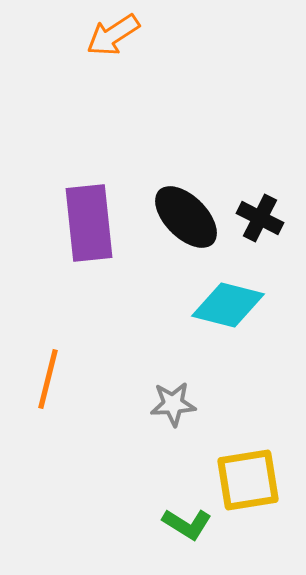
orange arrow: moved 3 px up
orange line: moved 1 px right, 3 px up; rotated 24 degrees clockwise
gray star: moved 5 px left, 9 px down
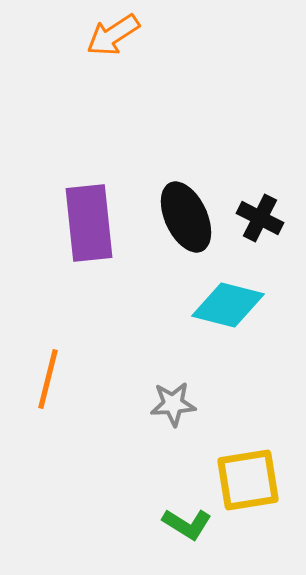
black ellipse: rotated 20 degrees clockwise
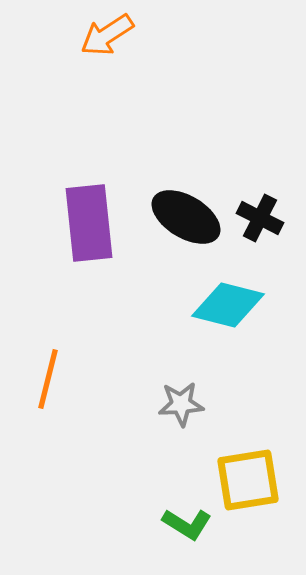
orange arrow: moved 6 px left
black ellipse: rotated 34 degrees counterclockwise
gray star: moved 8 px right
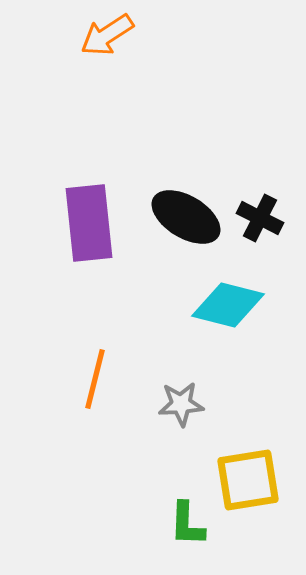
orange line: moved 47 px right
green L-shape: rotated 60 degrees clockwise
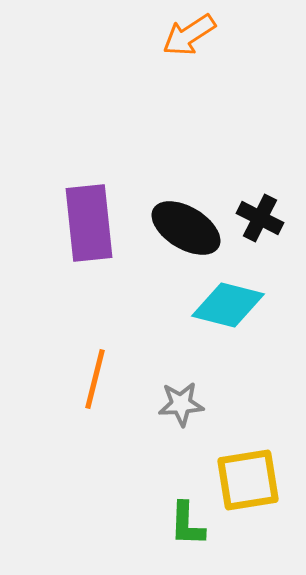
orange arrow: moved 82 px right
black ellipse: moved 11 px down
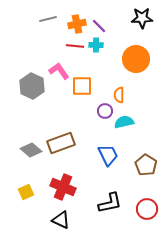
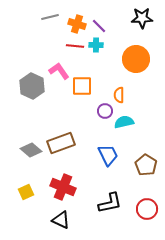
gray line: moved 2 px right, 2 px up
orange cross: rotated 30 degrees clockwise
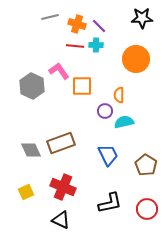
gray diamond: rotated 25 degrees clockwise
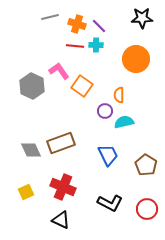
orange square: rotated 35 degrees clockwise
black L-shape: rotated 40 degrees clockwise
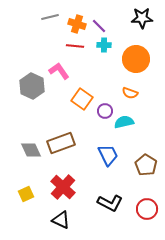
cyan cross: moved 8 px right
orange square: moved 13 px down
orange semicircle: moved 11 px right, 2 px up; rotated 70 degrees counterclockwise
red cross: rotated 20 degrees clockwise
yellow square: moved 2 px down
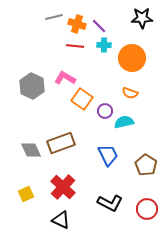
gray line: moved 4 px right
orange circle: moved 4 px left, 1 px up
pink L-shape: moved 6 px right, 7 px down; rotated 25 degrees counterclockwise
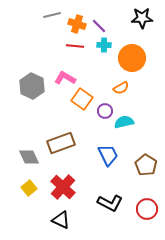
gray line: moved 2 px left, 2 px up
orange semicircle: moved 9 px left, 5 px up; rotated 49 degrees counterclockwise
gray diamond: moved 2 px left, 7 px down
yellow square: moved 3 px right, 6 px up; rotated 14 degrees counterclockwise
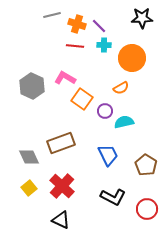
red cross: moved 1 px left, 1 px up
black L-shape: moved 3 px right, 6 px up
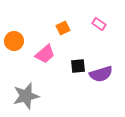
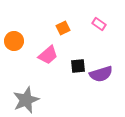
pink trapezoid: moved 3 px right, 1 px down
gray star: moved 4 px down; rotated 8 degrees counterclockwise
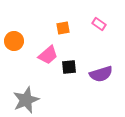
orange square: rotated 16 degrees clockwise
black square: moved 9 px left, 1 px down
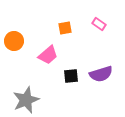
orange square: moved 2 px right
black square: moved 2 px right, 9 px down
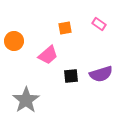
gray star: rotated 12 degrees counterclockwise
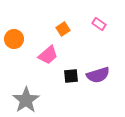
orange square: moved 2 px left, 1 px down; rotated 24 degrees counterclockwise
orange circle: moved 2 px up
purple semicircle: moved 3 px left, 1 px down
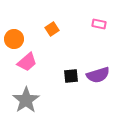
pink rectangle: rotated 24 degrees counterclockwise
orange square: moved 11 px left
pink trapezoid: moved 21 px left, 7 px down
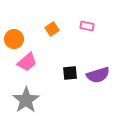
pink rectangle: moved 12 px left, 2 px down
black square: moved 1 px left, 3 px up
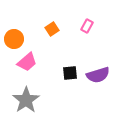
pink rectangle: rotated 72 degrees counterclockwise
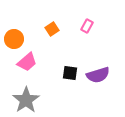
black square: rotated 14 degrees clockwise
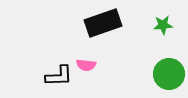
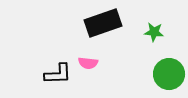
green star: moved 9 px left, 7 px down; rotated 12 degrees clockwise
pink semicircle: moved 2 px right, 2 px up
black L-shape: moved 1 px left, 2 px up
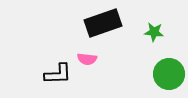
pink semicircle: moved 1 px left, 4 px up
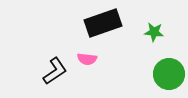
black L-shape: moved 3 px left, 3 px up; rotated 32 degrees counterclockwise
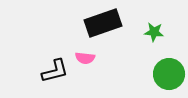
pink semicircle: moved 2 px left, 1 px up
black L-shape: rotated 20 degrees clockwise
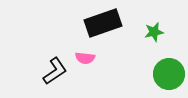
green star: rotated 18 degrees counterclockwise
black L-shape: rotated 20 degrees counterclockwise
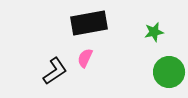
black rectangle: moved 14 px left; rotated 9 degrees clockwise
pink semicircle: rotated 108 degrees clockwise
green circle: moved 2 px up
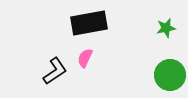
green star: moved 12 px right, 4 px up
green circle: moved 1 px right, 3 px down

Written task = Select every line above that contains the word "yellow". Case counts.

Solution to this problem =
yellow square: moved 2 px down
yellow square: moved 3 px right, 6 px up; rotated 14 degrees counterclockwise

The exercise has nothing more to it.